◆ Description of the task:
Locate the line that contains "(358, 500) = (440, 295): pink" in the entries below, then repeat it and every following line through the line that contains "(782, 563) = (483, 75): brown", exactly, and no others.

***** Data under study *****

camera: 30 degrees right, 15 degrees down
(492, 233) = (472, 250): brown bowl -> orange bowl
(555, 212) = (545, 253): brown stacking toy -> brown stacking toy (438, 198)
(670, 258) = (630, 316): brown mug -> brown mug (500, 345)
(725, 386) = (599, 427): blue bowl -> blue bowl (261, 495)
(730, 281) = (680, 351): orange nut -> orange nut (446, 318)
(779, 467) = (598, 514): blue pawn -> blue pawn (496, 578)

*****
***** Data under study *****

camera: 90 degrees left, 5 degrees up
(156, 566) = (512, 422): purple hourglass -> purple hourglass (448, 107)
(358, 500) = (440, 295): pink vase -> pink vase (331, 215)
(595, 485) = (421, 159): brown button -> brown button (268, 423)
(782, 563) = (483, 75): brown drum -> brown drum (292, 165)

*****
***** Data under study *****

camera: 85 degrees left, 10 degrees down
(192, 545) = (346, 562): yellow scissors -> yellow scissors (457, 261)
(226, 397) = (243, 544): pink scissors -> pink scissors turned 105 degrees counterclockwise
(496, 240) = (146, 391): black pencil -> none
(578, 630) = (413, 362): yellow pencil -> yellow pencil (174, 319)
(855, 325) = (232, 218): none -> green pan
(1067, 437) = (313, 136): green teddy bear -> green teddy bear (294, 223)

*****

◆ Solution to this task:
(358, 500) = (440, 295): pink vase -> pink vase (331, 215)
(595, 485) = (421, 159): brown button -> brown button (268, 423)
(782, 563) = (483, 75): brown drum -> brown drum (292, 165)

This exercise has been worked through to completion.